Collected data entries
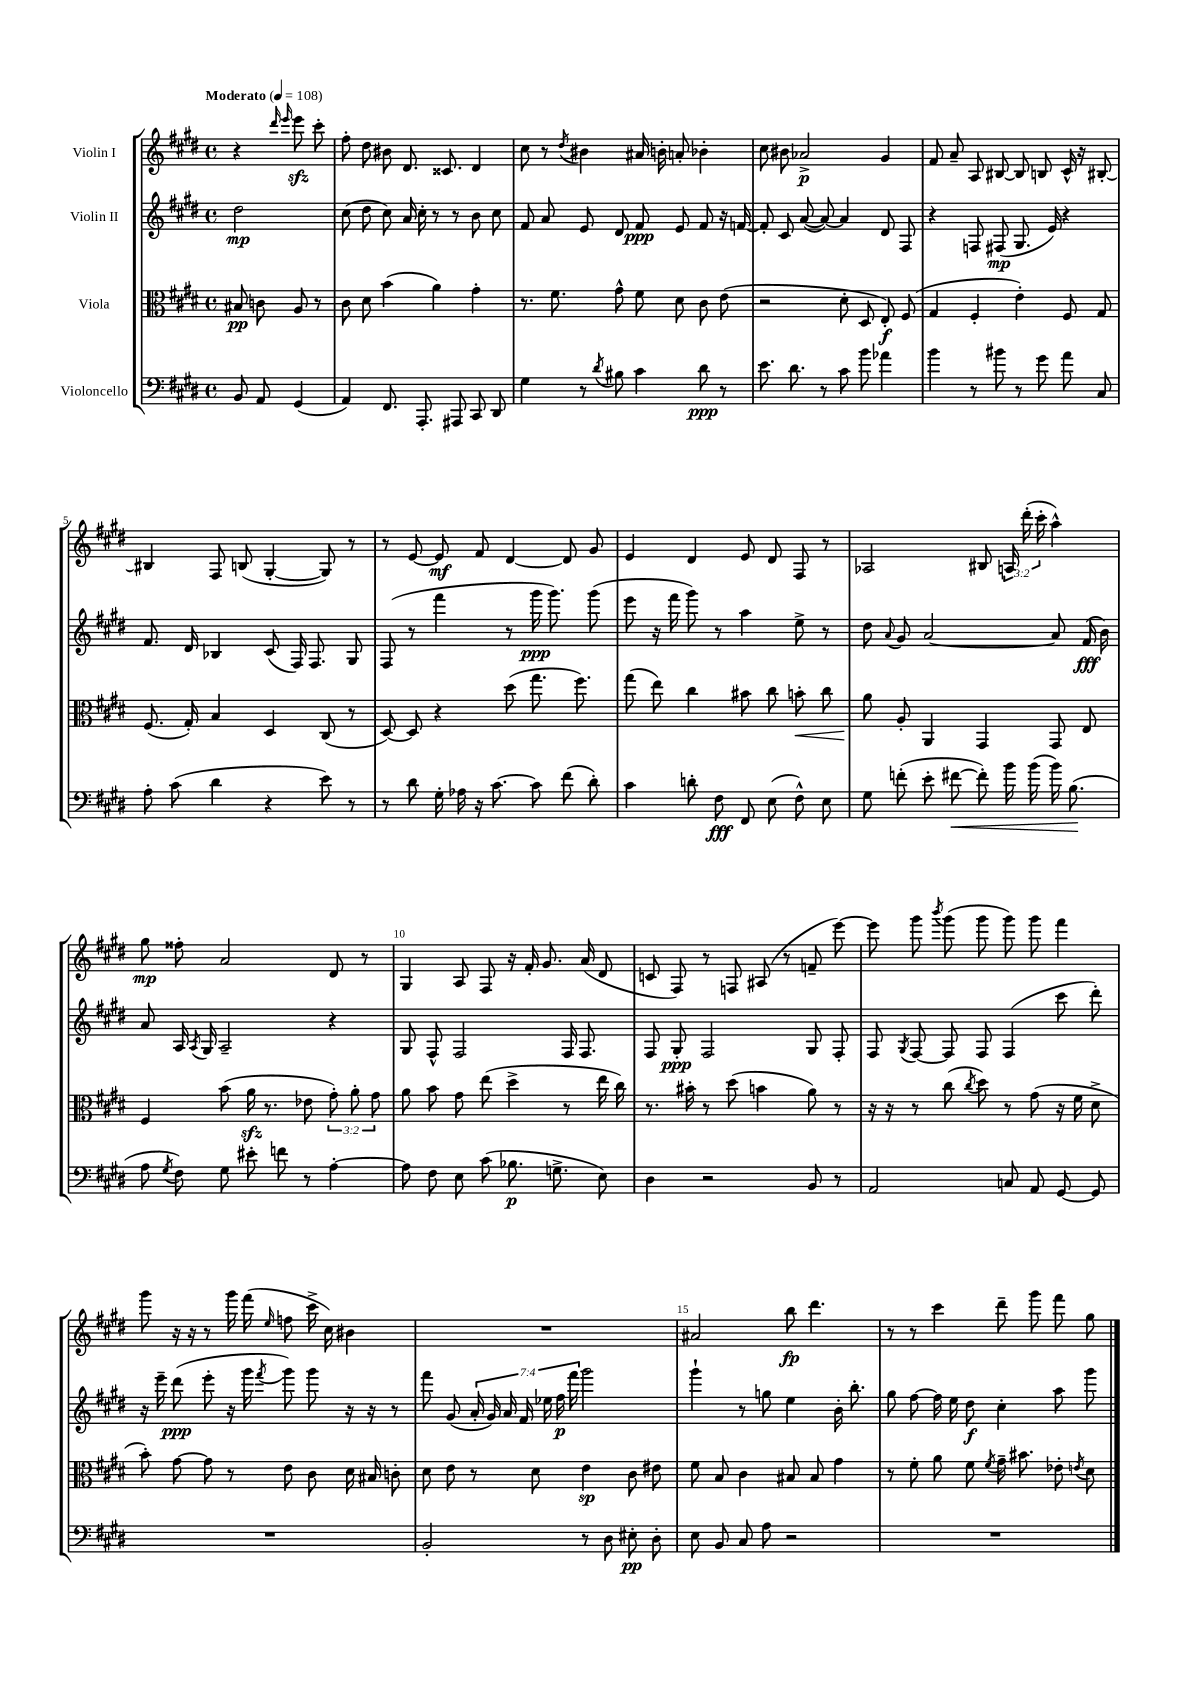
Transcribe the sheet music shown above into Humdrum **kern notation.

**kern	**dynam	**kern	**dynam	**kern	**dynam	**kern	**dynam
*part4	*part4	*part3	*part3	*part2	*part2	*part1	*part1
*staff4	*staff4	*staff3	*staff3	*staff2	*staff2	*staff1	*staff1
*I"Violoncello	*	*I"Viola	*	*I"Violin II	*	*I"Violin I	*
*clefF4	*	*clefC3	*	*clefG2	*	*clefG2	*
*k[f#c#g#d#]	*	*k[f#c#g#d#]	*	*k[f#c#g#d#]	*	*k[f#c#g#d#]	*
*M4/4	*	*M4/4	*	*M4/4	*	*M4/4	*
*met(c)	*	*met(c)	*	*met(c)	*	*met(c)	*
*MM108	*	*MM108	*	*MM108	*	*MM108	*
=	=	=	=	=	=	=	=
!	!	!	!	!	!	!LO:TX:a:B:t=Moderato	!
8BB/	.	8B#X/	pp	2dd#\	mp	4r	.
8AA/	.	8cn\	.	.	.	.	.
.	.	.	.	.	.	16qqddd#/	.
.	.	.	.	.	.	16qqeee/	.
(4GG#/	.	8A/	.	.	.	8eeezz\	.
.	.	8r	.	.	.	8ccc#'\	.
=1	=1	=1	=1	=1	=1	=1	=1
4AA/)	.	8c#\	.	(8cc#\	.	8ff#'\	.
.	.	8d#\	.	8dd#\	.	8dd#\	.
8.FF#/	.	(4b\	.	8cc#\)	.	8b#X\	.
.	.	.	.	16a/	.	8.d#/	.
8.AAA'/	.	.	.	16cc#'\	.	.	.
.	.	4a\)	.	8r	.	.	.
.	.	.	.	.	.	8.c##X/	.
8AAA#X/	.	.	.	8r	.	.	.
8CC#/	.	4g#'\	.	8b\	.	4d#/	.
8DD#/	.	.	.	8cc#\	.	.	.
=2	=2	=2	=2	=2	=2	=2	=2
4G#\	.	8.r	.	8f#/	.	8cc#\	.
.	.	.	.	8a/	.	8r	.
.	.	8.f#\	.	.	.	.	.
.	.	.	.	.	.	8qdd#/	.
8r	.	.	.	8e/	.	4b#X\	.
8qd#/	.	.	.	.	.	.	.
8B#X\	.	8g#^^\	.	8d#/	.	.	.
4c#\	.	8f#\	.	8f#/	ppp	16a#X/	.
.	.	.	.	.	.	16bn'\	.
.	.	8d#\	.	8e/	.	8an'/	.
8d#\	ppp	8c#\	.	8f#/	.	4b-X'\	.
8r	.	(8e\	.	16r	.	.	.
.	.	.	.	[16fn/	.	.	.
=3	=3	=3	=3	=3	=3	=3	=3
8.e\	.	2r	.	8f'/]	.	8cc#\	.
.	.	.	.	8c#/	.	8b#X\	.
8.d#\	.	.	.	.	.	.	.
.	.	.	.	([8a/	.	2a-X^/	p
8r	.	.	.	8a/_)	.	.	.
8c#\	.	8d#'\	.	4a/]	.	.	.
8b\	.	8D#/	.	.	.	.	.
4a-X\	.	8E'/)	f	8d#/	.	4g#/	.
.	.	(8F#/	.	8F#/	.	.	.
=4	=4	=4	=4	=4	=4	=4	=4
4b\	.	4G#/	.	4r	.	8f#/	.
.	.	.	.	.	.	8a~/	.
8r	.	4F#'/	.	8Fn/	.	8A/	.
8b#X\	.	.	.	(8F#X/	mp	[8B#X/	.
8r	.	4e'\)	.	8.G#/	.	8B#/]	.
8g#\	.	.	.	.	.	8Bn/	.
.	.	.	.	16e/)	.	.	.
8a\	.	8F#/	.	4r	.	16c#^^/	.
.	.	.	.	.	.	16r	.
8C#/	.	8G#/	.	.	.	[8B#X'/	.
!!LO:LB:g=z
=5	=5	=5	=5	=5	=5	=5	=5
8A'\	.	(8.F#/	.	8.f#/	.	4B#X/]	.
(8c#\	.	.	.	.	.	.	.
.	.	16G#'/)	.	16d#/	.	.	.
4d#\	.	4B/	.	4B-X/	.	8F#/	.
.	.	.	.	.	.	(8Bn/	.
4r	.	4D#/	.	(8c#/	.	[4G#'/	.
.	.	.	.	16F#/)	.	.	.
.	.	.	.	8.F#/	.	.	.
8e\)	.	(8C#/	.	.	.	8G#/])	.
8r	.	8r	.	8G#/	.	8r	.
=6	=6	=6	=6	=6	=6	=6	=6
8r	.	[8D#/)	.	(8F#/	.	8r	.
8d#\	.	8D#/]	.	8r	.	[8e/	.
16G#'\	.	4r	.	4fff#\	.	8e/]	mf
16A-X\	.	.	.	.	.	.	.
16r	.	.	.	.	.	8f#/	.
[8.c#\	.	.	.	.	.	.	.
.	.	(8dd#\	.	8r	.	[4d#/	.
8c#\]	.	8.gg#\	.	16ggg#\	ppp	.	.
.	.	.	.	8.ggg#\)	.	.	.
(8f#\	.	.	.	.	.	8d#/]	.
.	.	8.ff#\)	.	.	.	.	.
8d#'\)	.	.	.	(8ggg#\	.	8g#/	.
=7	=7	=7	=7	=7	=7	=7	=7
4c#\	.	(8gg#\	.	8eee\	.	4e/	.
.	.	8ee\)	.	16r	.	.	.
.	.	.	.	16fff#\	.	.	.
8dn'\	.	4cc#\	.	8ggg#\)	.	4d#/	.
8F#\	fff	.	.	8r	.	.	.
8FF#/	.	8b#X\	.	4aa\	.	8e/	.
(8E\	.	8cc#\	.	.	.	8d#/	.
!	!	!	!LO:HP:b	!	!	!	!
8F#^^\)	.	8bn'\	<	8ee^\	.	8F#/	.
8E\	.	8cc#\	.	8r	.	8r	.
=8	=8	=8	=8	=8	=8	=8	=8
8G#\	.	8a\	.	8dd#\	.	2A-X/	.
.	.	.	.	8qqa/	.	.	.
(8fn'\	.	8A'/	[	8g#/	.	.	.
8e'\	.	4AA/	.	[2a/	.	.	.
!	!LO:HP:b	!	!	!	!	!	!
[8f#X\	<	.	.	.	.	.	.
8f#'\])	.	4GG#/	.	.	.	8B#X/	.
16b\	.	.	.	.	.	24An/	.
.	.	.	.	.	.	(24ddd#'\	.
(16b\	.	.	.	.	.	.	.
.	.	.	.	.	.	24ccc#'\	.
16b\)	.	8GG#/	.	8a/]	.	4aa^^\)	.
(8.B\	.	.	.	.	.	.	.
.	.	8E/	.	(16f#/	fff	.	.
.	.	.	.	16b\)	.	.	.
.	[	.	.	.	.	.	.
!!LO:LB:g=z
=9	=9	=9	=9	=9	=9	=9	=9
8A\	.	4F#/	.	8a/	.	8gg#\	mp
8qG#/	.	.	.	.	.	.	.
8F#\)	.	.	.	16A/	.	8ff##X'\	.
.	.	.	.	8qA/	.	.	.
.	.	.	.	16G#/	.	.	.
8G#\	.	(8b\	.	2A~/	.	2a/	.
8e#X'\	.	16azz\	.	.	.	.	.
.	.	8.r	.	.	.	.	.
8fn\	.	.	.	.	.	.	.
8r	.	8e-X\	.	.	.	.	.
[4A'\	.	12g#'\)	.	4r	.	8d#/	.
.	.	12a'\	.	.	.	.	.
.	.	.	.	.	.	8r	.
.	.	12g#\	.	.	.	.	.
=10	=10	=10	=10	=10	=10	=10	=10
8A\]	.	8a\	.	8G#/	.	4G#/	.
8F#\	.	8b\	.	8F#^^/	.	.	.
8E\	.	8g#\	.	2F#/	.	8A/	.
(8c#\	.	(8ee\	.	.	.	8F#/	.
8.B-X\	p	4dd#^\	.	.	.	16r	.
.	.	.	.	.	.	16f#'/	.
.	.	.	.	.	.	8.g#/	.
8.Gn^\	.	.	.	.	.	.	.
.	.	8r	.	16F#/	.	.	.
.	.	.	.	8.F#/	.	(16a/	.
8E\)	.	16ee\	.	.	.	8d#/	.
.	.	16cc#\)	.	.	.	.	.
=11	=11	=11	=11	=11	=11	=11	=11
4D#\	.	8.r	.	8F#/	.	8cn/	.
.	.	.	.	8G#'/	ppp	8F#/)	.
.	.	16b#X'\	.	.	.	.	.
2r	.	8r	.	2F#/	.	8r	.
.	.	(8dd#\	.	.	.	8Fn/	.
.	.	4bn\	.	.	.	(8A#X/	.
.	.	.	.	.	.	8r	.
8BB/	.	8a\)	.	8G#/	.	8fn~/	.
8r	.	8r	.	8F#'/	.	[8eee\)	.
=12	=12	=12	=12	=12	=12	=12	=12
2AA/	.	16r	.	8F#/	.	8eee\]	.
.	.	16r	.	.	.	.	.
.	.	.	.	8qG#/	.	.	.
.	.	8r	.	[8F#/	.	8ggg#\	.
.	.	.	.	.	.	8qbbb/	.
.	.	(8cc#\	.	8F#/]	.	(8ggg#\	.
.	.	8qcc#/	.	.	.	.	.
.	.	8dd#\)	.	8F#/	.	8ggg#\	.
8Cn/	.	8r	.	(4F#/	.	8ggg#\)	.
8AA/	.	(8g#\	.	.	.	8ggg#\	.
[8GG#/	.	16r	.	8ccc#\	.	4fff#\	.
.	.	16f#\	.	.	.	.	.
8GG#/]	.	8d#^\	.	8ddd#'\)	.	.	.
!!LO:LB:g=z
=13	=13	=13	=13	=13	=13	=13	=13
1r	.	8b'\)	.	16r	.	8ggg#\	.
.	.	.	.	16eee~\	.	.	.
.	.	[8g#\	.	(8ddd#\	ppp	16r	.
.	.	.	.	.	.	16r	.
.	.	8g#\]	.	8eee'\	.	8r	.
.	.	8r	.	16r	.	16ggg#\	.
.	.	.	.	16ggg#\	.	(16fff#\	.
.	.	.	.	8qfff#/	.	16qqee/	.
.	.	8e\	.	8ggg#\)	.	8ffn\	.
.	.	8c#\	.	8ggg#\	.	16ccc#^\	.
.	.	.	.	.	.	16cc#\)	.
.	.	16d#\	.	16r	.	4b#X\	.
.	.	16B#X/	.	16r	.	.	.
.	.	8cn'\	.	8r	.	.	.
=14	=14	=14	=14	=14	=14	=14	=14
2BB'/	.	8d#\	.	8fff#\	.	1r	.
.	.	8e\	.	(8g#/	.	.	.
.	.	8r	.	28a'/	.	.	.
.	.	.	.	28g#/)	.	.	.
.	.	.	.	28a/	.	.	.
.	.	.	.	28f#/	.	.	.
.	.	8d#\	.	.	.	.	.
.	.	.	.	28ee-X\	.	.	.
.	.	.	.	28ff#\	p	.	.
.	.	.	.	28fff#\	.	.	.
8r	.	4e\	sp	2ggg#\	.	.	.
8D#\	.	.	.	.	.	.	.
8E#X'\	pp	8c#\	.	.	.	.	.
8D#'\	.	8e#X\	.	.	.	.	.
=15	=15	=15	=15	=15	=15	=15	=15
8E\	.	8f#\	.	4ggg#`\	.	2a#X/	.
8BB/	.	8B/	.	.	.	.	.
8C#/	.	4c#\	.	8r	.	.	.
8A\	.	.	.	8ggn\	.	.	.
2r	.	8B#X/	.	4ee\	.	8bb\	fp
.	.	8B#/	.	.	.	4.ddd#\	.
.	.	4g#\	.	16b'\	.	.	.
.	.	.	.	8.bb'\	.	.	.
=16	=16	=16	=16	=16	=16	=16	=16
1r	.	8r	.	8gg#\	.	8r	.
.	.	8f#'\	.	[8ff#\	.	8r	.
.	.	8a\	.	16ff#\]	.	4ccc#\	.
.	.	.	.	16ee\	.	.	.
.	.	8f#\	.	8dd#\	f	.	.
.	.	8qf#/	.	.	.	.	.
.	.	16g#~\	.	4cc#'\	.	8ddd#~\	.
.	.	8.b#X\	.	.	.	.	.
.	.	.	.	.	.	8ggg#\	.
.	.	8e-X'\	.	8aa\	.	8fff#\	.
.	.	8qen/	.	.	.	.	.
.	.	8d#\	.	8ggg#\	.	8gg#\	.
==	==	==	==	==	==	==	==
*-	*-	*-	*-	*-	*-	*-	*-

= The problem =
Return every line of the records above that contains the string "kern", copying each line in full.

= Solved exercise =
Transcribe the sheet music shown above into Humdrum **kern notation.
**kern	**dynam	**kern	**dynam	**kern	**dynam	**kern	**dynam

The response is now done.